# Activity
Repeat word for word every line of the data below, from the first through the line containing "JP4 pin 1: GND -> 5V", and stop there.

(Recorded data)

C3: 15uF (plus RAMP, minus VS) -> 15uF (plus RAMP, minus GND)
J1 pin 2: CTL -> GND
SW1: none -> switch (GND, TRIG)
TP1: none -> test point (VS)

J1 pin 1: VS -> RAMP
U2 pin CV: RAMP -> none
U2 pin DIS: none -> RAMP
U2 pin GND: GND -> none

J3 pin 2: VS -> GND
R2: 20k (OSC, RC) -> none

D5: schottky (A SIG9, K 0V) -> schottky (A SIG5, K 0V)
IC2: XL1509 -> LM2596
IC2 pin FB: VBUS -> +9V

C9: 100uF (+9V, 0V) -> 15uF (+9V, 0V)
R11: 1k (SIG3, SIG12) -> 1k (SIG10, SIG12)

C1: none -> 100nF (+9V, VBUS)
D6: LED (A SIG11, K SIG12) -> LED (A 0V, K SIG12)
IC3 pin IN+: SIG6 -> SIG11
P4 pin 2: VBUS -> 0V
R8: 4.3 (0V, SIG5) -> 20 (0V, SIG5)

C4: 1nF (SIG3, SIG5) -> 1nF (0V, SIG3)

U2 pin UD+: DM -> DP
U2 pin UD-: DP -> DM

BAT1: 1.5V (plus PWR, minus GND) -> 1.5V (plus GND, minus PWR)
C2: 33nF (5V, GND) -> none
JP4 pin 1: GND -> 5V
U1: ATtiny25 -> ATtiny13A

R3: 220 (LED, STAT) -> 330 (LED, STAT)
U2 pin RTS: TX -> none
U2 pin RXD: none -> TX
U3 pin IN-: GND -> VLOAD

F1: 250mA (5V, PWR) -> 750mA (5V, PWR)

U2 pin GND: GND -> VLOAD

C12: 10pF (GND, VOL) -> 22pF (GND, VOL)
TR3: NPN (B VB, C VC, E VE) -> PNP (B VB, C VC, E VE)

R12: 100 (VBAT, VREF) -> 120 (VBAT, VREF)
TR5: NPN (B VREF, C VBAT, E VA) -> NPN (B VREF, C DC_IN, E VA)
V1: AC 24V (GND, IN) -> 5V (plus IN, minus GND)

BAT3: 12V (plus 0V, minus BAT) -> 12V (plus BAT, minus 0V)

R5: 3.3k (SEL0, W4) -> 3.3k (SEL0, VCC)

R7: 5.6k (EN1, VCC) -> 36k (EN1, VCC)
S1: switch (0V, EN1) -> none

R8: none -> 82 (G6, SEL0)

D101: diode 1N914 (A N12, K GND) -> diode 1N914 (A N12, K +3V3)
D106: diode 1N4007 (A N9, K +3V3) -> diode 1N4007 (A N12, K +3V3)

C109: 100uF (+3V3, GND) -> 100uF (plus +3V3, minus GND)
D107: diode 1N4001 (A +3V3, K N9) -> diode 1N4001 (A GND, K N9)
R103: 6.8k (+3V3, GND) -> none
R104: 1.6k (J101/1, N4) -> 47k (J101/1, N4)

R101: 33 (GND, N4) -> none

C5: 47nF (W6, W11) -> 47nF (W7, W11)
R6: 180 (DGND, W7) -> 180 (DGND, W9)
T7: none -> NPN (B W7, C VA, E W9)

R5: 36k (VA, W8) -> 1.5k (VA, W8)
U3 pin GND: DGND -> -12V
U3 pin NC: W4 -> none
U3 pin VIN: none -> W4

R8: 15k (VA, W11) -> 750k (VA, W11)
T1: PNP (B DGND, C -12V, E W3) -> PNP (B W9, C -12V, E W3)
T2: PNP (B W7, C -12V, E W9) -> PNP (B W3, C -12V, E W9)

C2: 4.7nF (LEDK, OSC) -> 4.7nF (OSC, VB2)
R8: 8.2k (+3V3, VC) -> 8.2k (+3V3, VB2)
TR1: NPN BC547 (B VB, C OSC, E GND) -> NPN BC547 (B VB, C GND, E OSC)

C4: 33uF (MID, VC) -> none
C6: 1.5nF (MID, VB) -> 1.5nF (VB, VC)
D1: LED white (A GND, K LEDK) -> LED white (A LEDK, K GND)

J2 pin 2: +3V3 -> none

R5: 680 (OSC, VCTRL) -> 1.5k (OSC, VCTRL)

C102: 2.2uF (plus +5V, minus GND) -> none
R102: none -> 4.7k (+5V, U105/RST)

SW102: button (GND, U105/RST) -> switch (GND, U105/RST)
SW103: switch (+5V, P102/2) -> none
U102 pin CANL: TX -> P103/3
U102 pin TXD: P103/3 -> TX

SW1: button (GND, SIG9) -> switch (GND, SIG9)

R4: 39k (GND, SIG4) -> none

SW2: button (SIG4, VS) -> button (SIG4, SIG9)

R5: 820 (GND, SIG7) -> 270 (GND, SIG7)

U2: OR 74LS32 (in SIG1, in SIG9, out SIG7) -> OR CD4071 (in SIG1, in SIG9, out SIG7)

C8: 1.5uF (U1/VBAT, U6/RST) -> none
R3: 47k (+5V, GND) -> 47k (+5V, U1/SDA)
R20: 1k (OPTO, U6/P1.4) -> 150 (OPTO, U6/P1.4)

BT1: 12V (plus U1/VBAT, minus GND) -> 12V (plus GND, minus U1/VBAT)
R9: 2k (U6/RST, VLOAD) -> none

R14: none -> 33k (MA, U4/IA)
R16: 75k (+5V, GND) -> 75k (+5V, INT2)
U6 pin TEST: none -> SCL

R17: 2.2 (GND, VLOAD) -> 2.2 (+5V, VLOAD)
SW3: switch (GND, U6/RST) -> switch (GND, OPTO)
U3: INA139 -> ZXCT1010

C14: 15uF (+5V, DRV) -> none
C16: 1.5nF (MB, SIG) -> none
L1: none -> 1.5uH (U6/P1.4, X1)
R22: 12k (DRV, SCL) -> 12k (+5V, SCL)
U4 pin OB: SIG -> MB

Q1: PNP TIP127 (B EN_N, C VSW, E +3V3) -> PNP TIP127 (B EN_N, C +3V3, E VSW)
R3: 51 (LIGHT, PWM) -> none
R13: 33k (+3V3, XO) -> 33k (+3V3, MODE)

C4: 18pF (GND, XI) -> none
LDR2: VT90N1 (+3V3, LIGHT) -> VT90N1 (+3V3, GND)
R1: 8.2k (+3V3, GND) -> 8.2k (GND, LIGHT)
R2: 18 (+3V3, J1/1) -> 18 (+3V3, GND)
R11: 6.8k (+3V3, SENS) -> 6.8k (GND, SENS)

# Task result
C3: 15uF (plus RAMP, minus VS) -> 15uF (plus RAMP, minus GND)
J1 pin 2: CTL -> GND
SW1: none -> switch (GND, TRIG)
TP1: none -> test point (VS)

J1 pin 1: VS -> RAMP
U2 pin CV: RAMP -> none
U2 pin DIS: none -> RAMP
U2 pin GND: GND -> none

J3 pin 2: VS -> GND
R2: 20k (OSC, RC) -> none

D5: schottky (A SIG9, K 0V) -> schottky (A SIG5, K 0V)
IC2: XL1509 -> LM2596
IC2 pin FB: VBUS -> +9V

C9: 100uF (+9V, 0V) -> 15uF (+9V, 0V)
R11: 1k (SIG3, SIG12) -> 1k (SIG10, SIG12)

C1: none -> 100nF (+9V, VBUS)
D6: LED (A SIG11, K SIG12) -> LED (A 0V, K SIG12)
IC3 pin IN+: SIG6 -> SIG11
P4 pin 2: VBUS -> 0V
R8: 4.3 (0V, SIG5) -> 20 (0V, SIG5)

C4: 1nF (SIG3, SIG5) -> 1nF (0V, SIG3)

U2 pin UD+: DM -> DP
U2 pin UD-: DP -> DM

BAT1: 1.5V (plus PWR, minus GND) -> 1.5V (plus GND, minus PWR)
C2: 33nF (5V, GND) -> none
JP4 pin 1: GND -> 5V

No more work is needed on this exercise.